# Work order:
Below are the records. Retype exactly the lines between the lines holding "grey pawn [437,8,468,69] -> none" and "none -> brown bell [403,92,437,144]", inclusive.

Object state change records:
== == ==
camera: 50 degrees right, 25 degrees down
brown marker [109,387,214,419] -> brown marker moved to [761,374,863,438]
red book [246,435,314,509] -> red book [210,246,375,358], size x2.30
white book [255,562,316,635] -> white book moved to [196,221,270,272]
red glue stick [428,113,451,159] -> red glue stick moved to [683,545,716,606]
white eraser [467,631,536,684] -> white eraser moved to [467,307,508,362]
== == ==
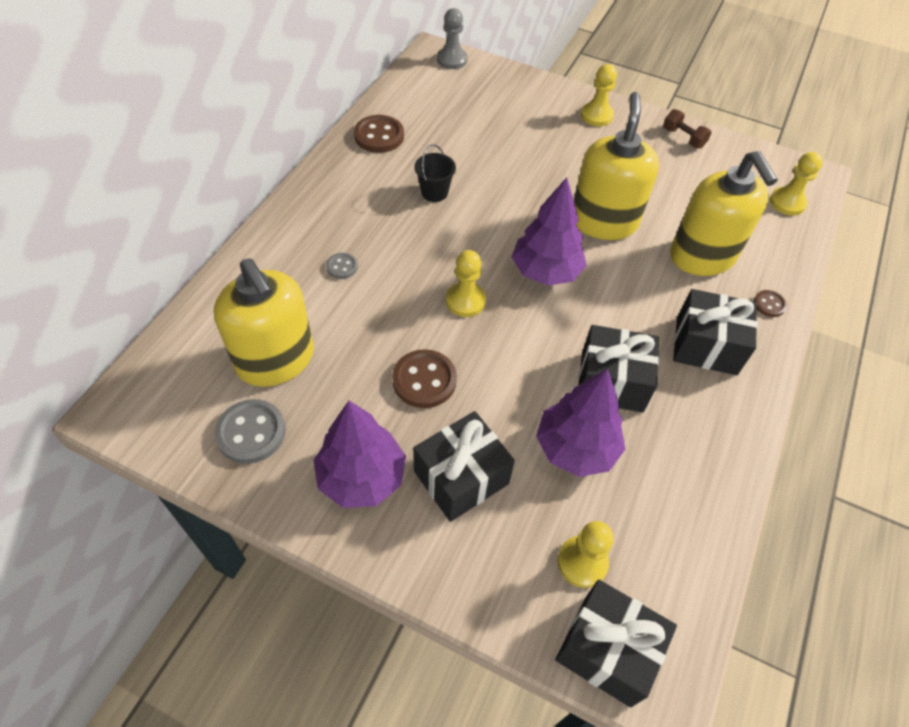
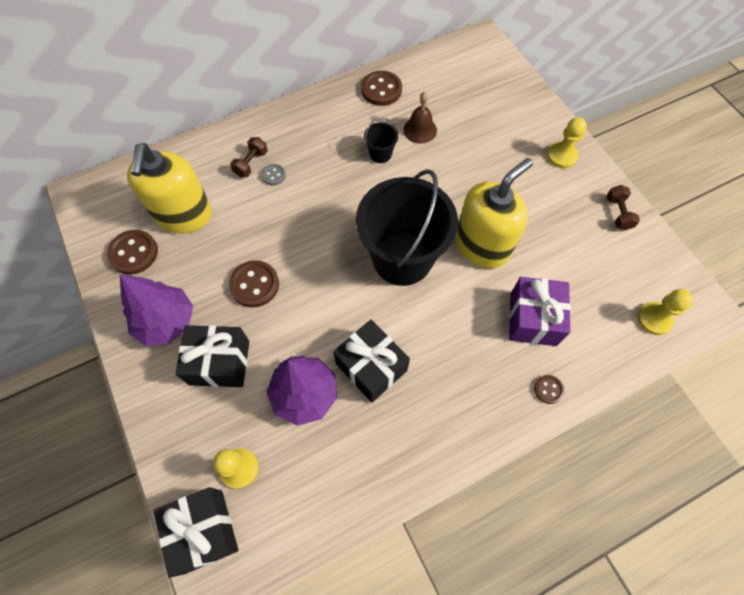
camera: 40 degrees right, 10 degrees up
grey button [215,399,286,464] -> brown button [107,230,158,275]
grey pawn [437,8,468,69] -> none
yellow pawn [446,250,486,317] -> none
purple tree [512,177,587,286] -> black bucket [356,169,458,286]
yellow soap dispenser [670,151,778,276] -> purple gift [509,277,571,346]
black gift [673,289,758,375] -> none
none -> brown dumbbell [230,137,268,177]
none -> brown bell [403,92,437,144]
== == ==
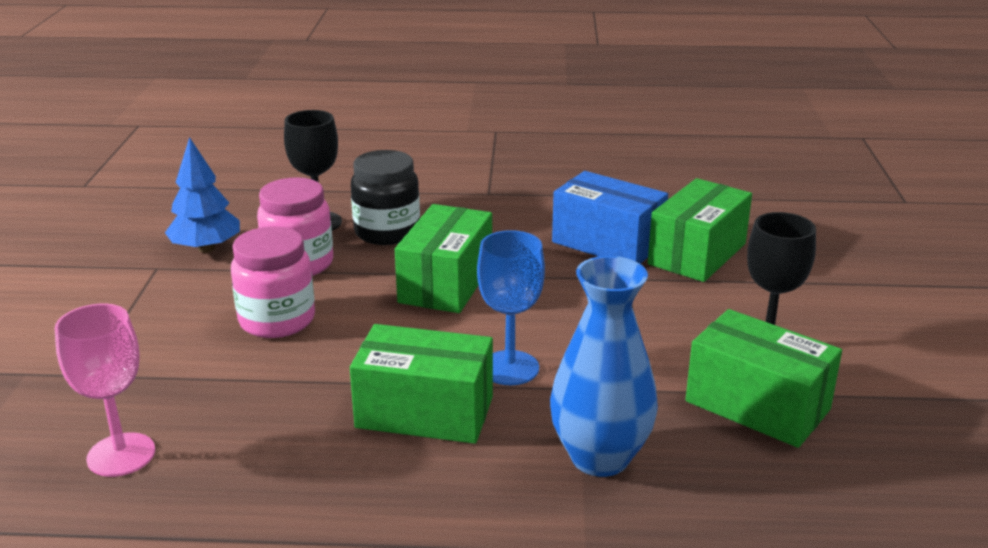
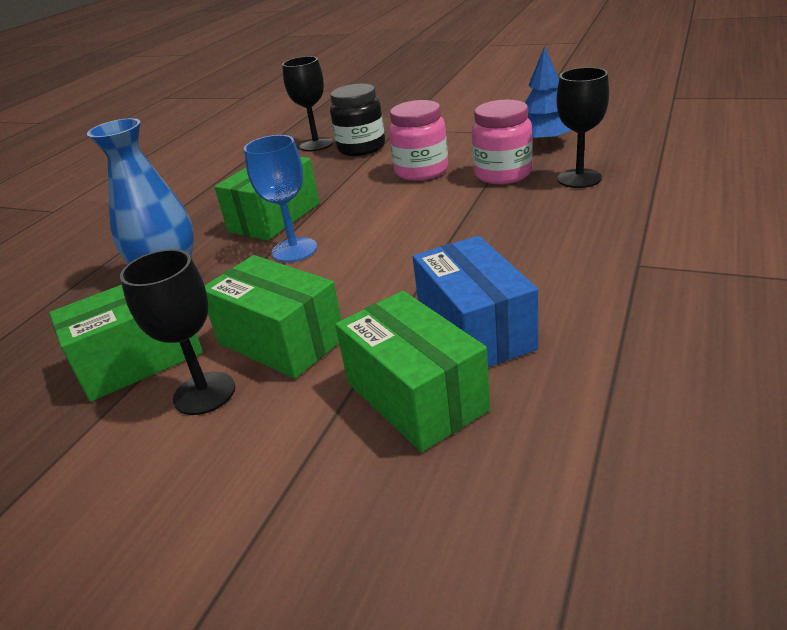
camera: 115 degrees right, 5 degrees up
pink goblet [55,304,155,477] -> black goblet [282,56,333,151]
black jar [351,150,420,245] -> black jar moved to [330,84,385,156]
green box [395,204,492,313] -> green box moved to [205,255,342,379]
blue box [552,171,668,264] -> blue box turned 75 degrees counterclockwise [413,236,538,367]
== == ==
# Reply to the task:
grey pawn [437,8,468,69] -> none
yellow pawn [446,250,486,317] -> none
purple tree [512,177,587,286] -> black bucket [356,169,458,286]
yellow soap dispenser [670,151,778,276] -> purple gift [509,277,571,346]
black gift [673,289,758,375] -> none
none -> brown dumbbell [230,137,268,177]
none -> brown bell [403,92,437,144]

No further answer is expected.